* [What you should do]
Go through the data and copy each line where the string "MOSI" appears.

* [Available data]

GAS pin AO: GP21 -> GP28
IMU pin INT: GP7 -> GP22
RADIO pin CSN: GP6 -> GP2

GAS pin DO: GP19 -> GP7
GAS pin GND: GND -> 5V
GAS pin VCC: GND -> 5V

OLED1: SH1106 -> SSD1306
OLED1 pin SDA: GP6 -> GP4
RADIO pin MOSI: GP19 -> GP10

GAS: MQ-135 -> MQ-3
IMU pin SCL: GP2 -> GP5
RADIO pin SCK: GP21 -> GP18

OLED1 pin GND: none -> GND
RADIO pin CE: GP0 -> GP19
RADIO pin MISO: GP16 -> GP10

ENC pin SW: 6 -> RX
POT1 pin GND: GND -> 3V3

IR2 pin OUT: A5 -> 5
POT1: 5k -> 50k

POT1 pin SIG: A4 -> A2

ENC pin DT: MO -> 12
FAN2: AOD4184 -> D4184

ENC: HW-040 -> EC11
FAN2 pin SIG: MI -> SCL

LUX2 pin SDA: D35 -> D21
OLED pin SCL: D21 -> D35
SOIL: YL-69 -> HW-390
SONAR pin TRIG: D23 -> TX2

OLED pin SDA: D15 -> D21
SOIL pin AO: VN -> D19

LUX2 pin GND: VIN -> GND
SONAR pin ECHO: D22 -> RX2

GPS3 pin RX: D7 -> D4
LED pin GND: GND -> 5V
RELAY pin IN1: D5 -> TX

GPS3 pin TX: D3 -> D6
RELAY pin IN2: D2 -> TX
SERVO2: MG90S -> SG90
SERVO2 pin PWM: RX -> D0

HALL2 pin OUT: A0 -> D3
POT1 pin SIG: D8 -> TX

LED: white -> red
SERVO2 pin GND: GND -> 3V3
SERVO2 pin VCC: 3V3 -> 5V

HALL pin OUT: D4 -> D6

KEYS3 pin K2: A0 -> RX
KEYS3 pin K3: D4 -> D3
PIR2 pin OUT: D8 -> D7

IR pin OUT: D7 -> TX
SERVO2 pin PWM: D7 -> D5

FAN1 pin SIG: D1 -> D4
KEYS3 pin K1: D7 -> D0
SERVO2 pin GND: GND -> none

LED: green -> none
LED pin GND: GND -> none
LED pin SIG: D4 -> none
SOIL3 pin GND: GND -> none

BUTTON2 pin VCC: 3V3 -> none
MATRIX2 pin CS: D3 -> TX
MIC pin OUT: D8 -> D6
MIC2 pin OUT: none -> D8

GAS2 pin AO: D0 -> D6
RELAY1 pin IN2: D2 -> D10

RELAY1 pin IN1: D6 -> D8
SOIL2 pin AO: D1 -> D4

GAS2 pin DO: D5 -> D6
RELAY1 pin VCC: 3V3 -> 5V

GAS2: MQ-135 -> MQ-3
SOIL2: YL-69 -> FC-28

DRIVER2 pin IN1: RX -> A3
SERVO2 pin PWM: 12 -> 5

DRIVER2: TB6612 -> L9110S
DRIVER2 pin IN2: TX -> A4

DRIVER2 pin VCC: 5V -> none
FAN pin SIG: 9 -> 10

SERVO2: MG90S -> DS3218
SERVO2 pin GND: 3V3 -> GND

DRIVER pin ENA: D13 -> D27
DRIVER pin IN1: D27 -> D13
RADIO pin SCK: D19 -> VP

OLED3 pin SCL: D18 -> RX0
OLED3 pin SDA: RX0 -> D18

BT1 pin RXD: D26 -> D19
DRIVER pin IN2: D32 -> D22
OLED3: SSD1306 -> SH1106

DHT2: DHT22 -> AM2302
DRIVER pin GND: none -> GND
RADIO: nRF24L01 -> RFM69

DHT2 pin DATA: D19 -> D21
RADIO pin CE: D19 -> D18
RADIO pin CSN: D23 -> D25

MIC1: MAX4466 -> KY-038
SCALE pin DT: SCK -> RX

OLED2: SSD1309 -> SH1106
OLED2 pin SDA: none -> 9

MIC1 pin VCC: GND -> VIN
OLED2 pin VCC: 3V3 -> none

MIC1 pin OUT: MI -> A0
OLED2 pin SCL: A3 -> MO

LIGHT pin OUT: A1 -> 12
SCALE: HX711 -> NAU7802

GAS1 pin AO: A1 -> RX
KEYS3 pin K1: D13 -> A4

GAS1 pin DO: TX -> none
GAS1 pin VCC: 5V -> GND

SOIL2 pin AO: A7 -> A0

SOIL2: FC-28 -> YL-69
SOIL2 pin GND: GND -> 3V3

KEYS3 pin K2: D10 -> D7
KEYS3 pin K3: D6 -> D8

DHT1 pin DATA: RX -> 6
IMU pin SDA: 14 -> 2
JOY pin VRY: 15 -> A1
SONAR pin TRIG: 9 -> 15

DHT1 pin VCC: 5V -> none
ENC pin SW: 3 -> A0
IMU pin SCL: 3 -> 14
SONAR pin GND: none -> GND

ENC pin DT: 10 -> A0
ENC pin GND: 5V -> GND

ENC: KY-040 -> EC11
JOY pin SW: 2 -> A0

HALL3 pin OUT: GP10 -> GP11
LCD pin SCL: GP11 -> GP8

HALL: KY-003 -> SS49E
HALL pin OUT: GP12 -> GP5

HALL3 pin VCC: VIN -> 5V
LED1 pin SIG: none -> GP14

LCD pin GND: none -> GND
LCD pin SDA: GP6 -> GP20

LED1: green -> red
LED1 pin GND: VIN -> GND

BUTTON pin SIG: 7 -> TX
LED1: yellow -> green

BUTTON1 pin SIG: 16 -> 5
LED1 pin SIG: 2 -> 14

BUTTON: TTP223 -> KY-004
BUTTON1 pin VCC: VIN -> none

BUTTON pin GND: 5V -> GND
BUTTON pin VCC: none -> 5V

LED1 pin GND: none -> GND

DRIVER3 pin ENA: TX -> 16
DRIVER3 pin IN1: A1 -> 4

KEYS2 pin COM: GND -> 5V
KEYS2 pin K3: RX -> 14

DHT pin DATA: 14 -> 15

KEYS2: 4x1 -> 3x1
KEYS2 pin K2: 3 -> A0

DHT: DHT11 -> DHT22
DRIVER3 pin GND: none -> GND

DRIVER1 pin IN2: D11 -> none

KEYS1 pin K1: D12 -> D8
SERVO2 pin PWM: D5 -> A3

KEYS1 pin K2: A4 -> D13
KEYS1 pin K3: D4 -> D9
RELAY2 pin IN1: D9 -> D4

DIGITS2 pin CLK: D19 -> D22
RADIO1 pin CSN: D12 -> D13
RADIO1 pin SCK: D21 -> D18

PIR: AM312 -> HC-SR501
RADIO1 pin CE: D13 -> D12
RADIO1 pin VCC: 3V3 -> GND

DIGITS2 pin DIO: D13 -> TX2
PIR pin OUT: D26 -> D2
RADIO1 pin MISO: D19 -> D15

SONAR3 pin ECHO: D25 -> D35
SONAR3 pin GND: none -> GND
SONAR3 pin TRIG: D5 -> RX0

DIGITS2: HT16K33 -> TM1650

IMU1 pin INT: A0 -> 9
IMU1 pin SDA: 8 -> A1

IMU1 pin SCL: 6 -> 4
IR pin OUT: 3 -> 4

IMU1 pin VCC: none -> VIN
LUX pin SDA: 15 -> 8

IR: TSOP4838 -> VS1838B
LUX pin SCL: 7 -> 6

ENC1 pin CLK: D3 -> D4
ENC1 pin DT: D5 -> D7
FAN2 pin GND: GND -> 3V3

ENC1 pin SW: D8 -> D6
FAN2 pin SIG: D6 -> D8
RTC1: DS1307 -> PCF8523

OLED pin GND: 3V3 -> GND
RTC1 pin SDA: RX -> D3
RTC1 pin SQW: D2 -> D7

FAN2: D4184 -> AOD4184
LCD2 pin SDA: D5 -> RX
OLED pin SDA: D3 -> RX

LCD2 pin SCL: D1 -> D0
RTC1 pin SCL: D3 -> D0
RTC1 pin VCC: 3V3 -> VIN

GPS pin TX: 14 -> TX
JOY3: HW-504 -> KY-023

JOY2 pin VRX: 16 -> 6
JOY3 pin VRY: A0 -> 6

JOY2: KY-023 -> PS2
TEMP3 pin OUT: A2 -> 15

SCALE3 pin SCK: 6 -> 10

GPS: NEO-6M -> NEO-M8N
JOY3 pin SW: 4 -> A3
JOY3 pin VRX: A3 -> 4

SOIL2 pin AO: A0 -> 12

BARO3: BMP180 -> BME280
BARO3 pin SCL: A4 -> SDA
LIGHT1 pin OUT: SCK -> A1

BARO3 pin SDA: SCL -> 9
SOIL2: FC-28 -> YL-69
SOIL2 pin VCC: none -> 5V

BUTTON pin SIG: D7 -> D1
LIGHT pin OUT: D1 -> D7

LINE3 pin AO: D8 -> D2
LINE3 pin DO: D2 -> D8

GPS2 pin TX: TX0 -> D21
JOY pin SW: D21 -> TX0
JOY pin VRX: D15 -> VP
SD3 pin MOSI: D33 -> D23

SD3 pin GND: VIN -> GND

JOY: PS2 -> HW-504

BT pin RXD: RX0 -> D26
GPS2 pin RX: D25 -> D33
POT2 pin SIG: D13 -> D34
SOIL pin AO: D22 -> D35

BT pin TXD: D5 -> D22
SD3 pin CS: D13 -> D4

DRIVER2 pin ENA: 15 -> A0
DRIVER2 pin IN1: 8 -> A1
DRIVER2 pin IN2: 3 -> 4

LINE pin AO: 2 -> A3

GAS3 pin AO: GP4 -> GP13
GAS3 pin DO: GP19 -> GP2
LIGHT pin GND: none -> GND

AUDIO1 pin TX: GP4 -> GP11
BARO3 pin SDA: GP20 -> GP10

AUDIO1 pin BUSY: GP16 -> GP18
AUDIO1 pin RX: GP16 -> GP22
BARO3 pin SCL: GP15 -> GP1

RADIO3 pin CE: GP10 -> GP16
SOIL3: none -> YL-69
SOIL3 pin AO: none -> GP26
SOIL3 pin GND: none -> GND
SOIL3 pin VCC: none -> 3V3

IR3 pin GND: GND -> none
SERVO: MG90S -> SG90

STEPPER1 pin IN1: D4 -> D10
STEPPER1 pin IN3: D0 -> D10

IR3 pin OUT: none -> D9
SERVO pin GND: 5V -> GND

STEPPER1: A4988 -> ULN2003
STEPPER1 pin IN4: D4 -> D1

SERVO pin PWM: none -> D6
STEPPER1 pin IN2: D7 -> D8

* [Result for this exercise]
RADIO pin MOSI: GP19 -> GP10
SD3 pin MOSI: D33 -> D23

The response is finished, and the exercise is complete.